» Source data:
# # #

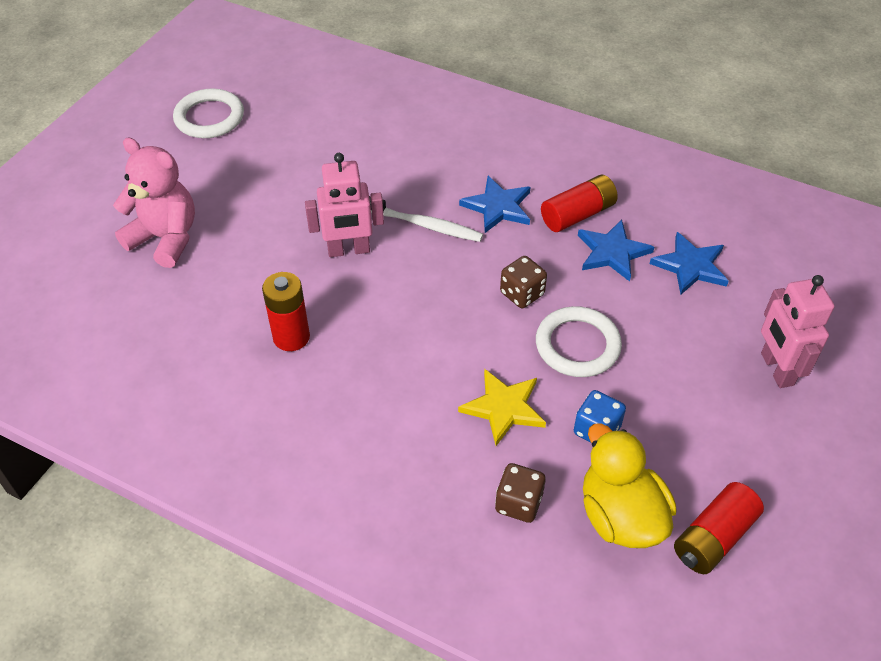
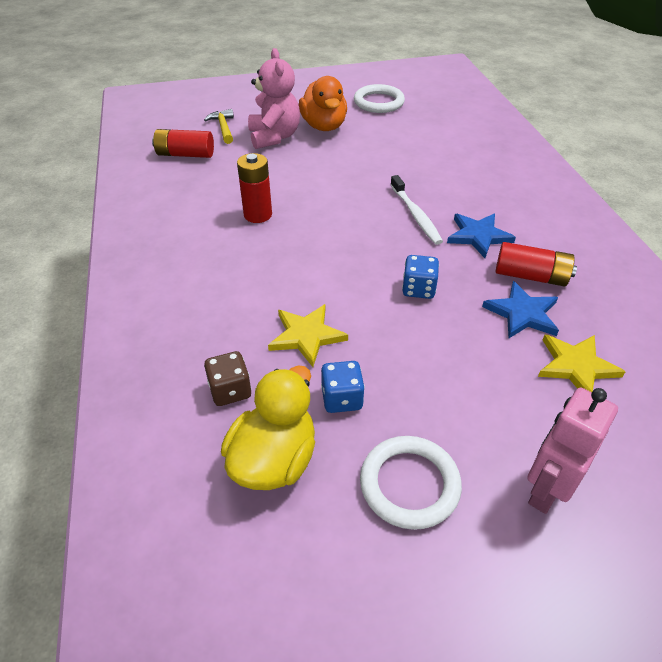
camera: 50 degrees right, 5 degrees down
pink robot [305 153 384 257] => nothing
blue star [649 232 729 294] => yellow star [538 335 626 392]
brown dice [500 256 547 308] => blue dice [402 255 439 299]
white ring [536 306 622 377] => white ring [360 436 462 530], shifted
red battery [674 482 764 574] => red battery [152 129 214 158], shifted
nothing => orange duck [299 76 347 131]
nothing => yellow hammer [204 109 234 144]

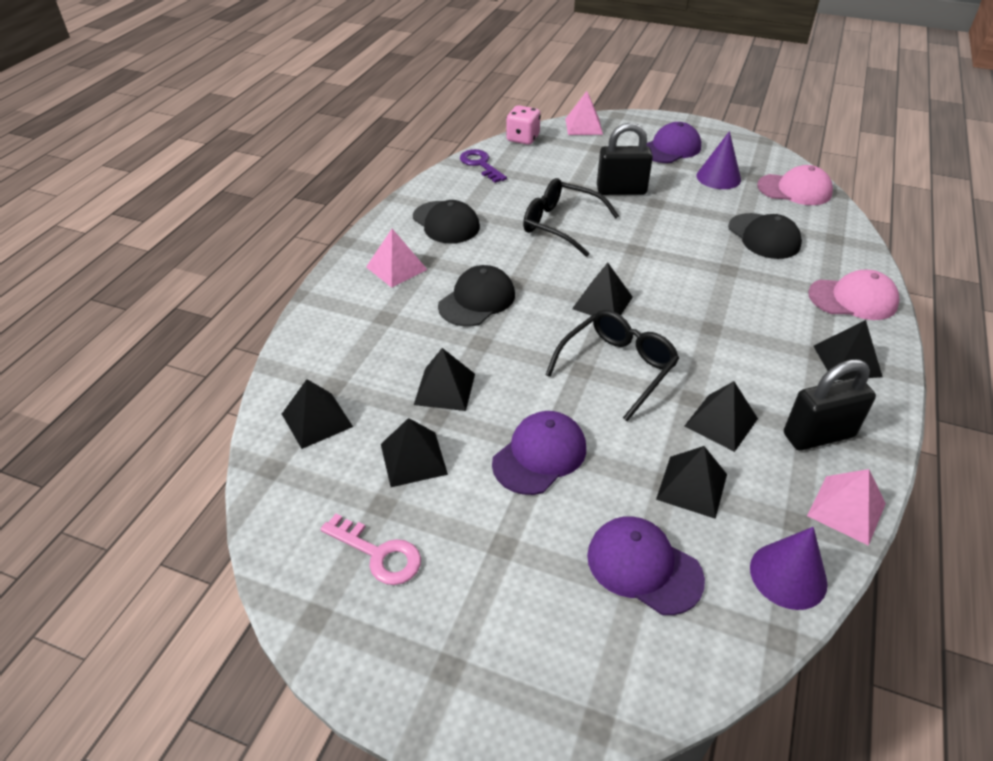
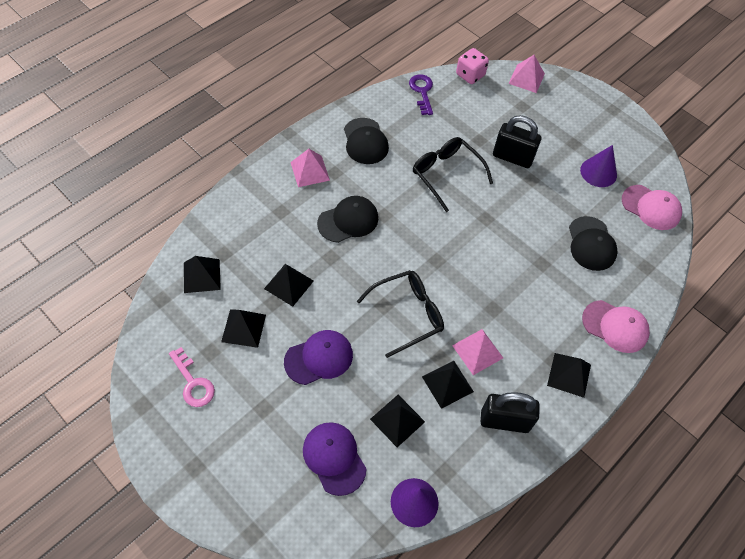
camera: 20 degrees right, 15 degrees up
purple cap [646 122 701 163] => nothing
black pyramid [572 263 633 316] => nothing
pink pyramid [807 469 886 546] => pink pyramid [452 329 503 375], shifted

# # #

All the material above should be written out exactly, with images omitted.

camera: 50 degrees right, 5 degrees down
pink robot [305 153 384 257] => nothing
blue star [649 232 729 294] => yellow star [538 335 626 392]
brown dice [500 256 547 308] => blue dice [402 255 439 299]
white ring [536 306 622 377] => white ring [360 436 462 530], shifted
red battery [674 482 764 574] => red battery [152 129 214 158], shifted
nothing => orange duck [299 76 347 131]
nothing => yellow hammer [204 109 234 144]

camera: 20 degrees right, 15 degrees up
purple cap [646 122 701 163] => nothing
black pyramid [572 263 633 316] => nothing
pink pyramid [807 469 886 546] => pink pyramid [452 329 503 375], shifted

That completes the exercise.